— Task goal —
An exact repetition of every entry, with no images, is the required answer.

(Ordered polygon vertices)
━━━━━━━━━━━━━━━━━━━━
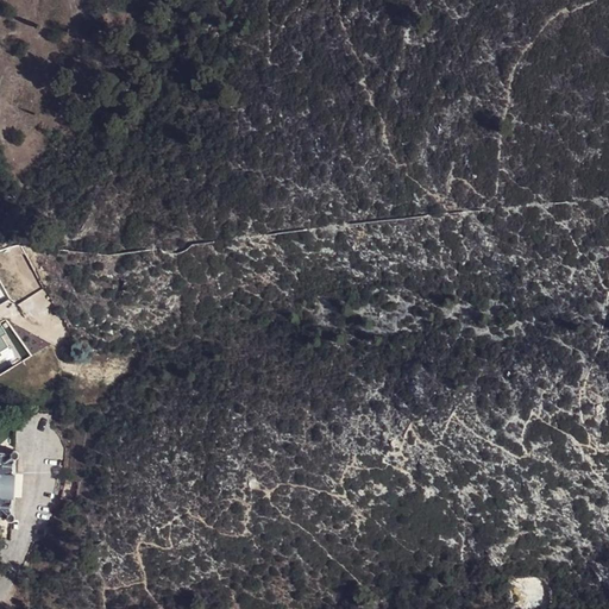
[(163,240),(167,246),(176,246),(180,239),(175,232),(168,232),(163,240)]
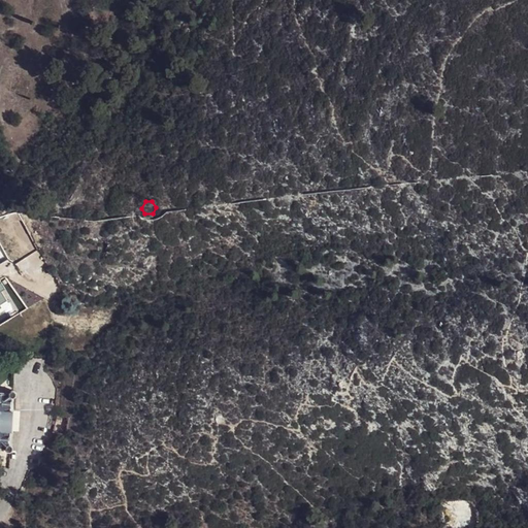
[(6,232),(7,234),(17,251),(21,246),(22,245),(12,228),(10,229),(6,232)]
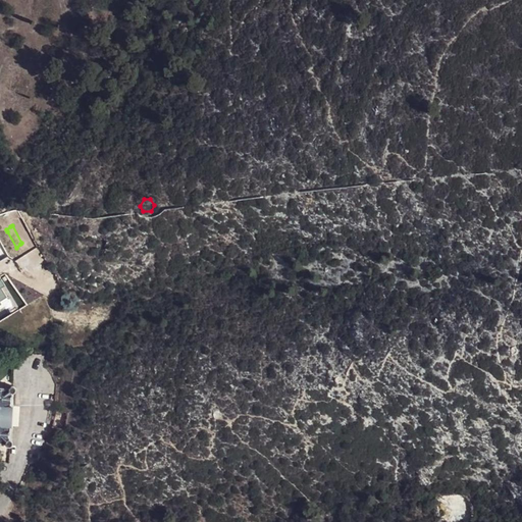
[(0,288),(23,275),(8,250),(0,254),(0,288)]
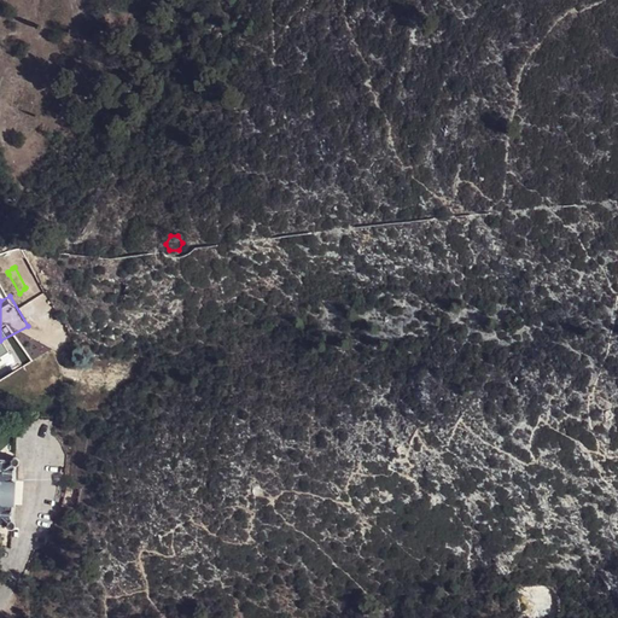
[(0,524),(5,525),(5,526),(7,529),(7,530),(10,529),(11,528),(12,526),(13,525),(13,523),(13,522),(12,522),(11,520),(9,520),(11,505),(12,505),(15,482),(11,482),(13,466),(15,466),(17,465),(17,462),(17,460),(17,458),(15,458),(13,456),(11,456),(10,458),(9,459),(10,461),(0,460),(0,524)]
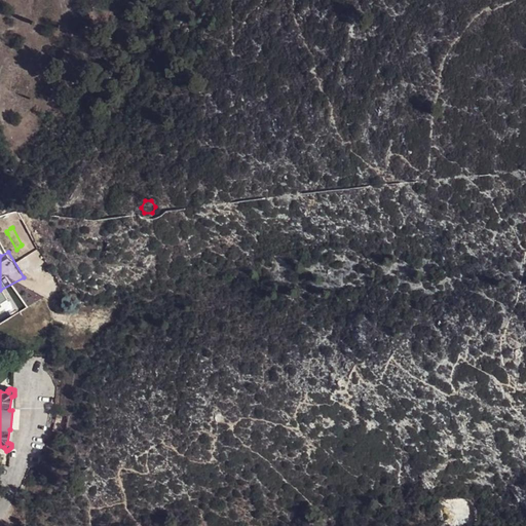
[(67,417),(55,414),(51,430),(64,434),(67,417)]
━━━━━━━━━━━━━━━━━━━━
— Answer box —
[(163,240),(167,246),(176,246),(180,239),(175,232),(168,232),(163,240)]
[(6,232),(7,234),(17,251),(21,246),(22,245),(12,228),(10,229),(6,232)]
[(0,288),(23,275),(8,250),(0,254),(0,288)]
[(0,524),(5,525),(5,526),(7,529),(7,530),(10,529),(11,528),(12,526),(13,525),(13,523),(13,522),(12,522),(11,520),(9,520),(11,505),(12,505),(15,482),(11,482),(13,466),(15,466),(17,465),(17,462),(17,460),(17,458),(15,458),(13,456),(11,456),(10,458),(9,459),(10,461),(0,460),(0,524)]
[(67,417),(55,414),(51,430),(64,434),(67,417)]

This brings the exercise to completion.